[WHAT IS BEING ASKED]
Will you output all of the data below exactly, omitting the images?

[EXERCISE MATERIALS]
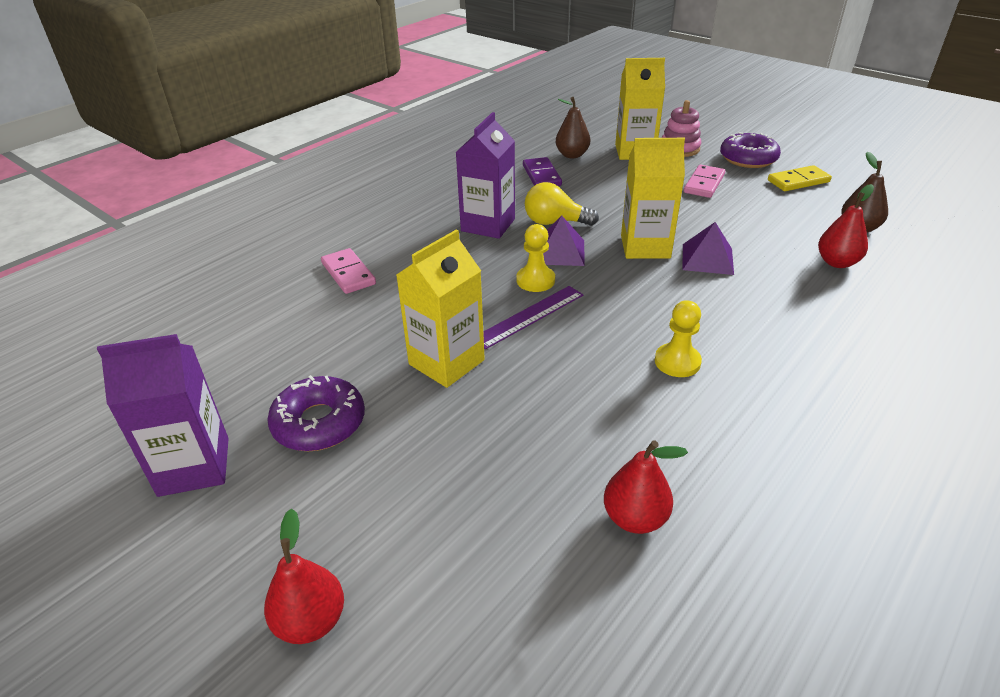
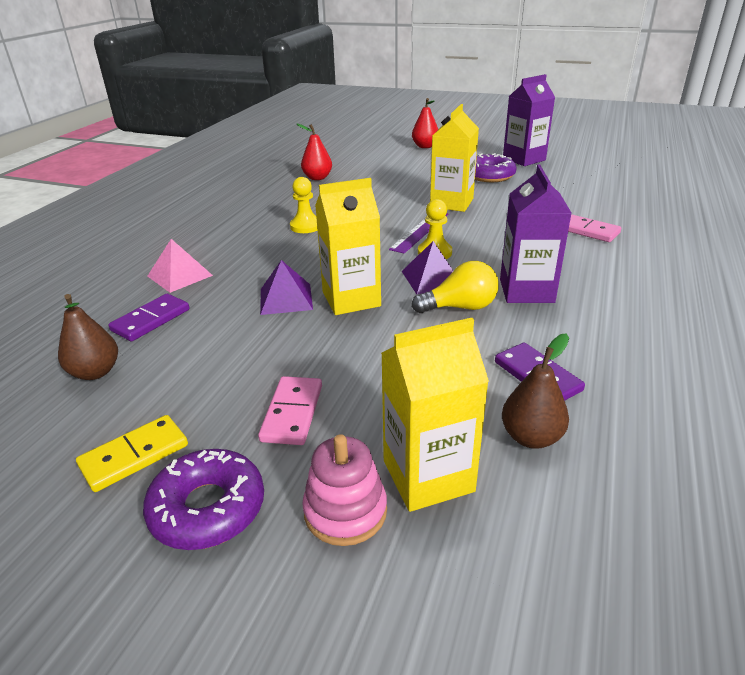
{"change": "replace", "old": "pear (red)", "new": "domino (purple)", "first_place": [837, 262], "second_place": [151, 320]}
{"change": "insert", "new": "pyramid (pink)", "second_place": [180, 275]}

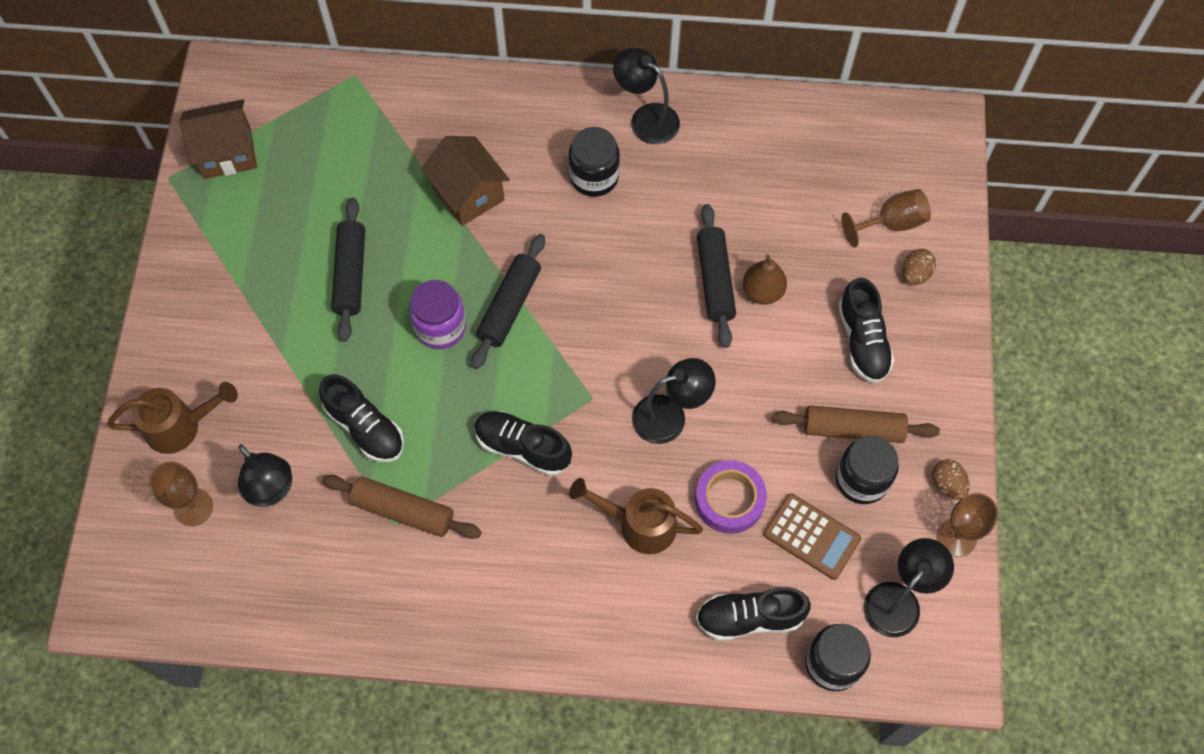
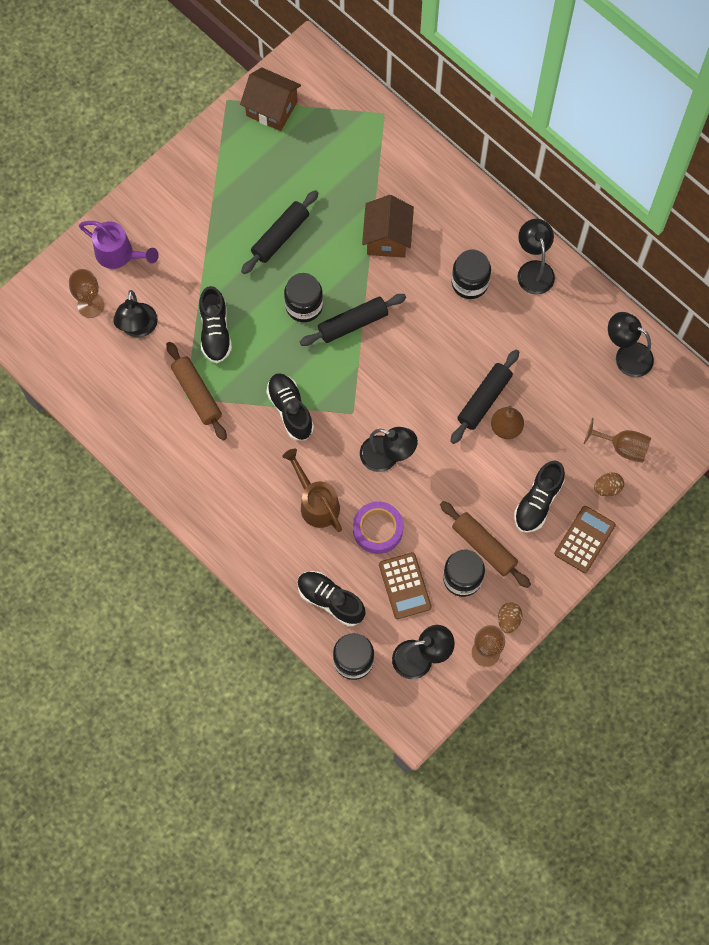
{"change": "recolor", "old": "watering can (brown)", "new": "watering can (purple)", "first_place": [180, 426], "second_place": [119, 254]}
{"change": "recolor", "old": "jar (purple)", "new": "jar (black)", "first_place": [440, 327], "second_place": [304, 306]}
{"change": "insert", "new": "calculator (brown)", "second_place": [584, 539]}
{"change": "insert", "new": "lamp (black)", "second_place": [626, 355]}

[TASK OUTPUT]
{"change": "replace", "old": "pear (red)", "new": "domino (purple)", "first_place": [837, 262], "second_place": [151, 320]}
{"change": "insert", "new": "pyramid (pink)", "second_place": [180, 275]}

{"change": "recolor", "old": "watering can (brown)", "new": "watering can (purple)", "first_place": [180, 426], "second_place": [119, 254]}
{"change": "recolor", "old": "jar (purple)", "new": "jar (black)", "first_place": [440, 327], "second_place": [304, 306]}
{"change": "insert", "new": "calculator (brown)", "second_place": [584, 539]}
{"change": "insert", "new": "lamp (black)", "second_place": [626, 355]}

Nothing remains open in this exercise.